» **SUPPLIED RECORDS**
————
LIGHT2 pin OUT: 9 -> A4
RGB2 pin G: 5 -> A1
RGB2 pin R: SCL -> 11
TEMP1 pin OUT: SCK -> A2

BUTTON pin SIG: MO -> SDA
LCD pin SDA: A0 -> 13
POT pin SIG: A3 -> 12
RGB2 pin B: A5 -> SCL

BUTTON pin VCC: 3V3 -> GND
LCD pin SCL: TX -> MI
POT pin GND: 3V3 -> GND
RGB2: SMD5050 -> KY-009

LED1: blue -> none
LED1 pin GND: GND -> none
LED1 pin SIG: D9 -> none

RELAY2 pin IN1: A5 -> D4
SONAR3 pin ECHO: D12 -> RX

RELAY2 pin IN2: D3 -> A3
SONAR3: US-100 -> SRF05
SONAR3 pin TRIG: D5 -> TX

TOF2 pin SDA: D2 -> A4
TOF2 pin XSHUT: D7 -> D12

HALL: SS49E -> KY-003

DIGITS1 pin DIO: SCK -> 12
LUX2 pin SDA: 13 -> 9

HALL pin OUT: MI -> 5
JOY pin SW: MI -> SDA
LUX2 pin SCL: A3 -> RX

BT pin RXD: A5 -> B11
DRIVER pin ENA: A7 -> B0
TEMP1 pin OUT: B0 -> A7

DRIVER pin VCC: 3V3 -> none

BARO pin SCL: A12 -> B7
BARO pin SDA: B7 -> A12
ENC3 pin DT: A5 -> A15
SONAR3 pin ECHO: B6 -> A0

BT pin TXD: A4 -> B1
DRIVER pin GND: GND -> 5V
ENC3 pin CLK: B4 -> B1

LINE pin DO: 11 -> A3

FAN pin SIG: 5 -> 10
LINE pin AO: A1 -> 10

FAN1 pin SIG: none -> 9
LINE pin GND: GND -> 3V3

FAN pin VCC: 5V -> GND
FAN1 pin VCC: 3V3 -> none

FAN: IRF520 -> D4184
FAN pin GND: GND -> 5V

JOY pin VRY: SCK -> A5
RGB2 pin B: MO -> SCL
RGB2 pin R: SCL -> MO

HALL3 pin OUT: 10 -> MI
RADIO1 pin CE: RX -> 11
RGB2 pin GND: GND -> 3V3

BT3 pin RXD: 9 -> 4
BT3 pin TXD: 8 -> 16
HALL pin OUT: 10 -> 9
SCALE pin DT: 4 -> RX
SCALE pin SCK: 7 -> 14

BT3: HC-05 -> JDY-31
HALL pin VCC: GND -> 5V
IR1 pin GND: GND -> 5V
————
» **PROBLEM**
Reproduce the listing above character for character.

» **RESULT**
LIGHT2 pin OUT: 9 -> A4
RGB2 pin G: 5 -> A1
RGB2 pin R: SCL -> 11
TEMP1 pin OUT: SCK -> A2

BUTTON pin SIG: MO -> SDA
LCD pin SDA: A0 -> 13
POT pin SIG: A3 -> 12
RGB2 pin B: A5 -> SCL

BUTTON pin VCC: 3V3 -> GND
LCD pin SCL: TX -> MI
POT pin GND: 3V3 -> GND
RGB2: SMD5050 -> KY-009

LED1: blue -> none
LED1 pin GND: GND -> none
LED1 pin SIG: D9 -> none

RELAY2 pin IN1: A5 -> D4
SONAR3 pin ECHO: D12 -> RX

RELAY2 pin IN2: D3 -> A3
SONAR3: US-100 -> SRF05
SONAR3 pin TRIG: D5 -> TX

TOF2 pin SDA: D2 -> A4
TOF2 pin XSHUT: D7 -> D12

HALL: SS49E -> KY-003

DIGITS1 pin DIO: SCK -> 12
LUX2 pin SDA: 13 -> 9

HALL pin OUT: MI -> 5
JOY pin SW: MI -> SDA
LUX2 pin SCL: A3 -> RX

BT pin RXD: A5 -> B11
DRIVER pin ENA: A7 -> B0
TEMP1 pin OUT: B0 -> A7

DRIVER pin VCC: 3V3 -> none

BARO pin SCL: A12 -> B7
BARO pin SDA: B7 -> A12
ENC3 pin DT: A5 -> A15
SONAR3 pin ECHO: B6 -> A0

BT pin TXD: A4 -> B1
DRIVER pin GND: GND -> 5V
ENC3 pin CLK: B4 -> B1

LINE pin DO: 11 -> A3

FAN pin SIG: 5 -> 10
LINE pin AO: A1 -> 10

FAN1 pin SIG: none -> 9
LINE pin GND: GND -> 3V3

FAN pin VCC: 5V -> GND
FAN1 pin VCC: 3V3 -> none

FAN: IRF520 -> D4184
FAN pin GND: GND -> 5V

JOY pin VRY: SCK -> A5
RGB2 pin B: MO -> SCL
RGB2 pin R: SCL -> MO

HALL3 pin OUT: 10 -> MI
RADIO1 pin CE: RX -> 11
RGB2 pin GND: GND -> 3V3

BT3 pin RXD: 9 -> 4
BT3 pin TXD: 8 -> 16
HALL pin OUT: 10 -> 9
SCALE pin DT: 4 -> RX
SCALE pin SCK: 7 -> 14

BT3: HC-05 -> JDY-31
HALL pin VCC: GND -> 5V
IR1 pin GND: GND -> 5V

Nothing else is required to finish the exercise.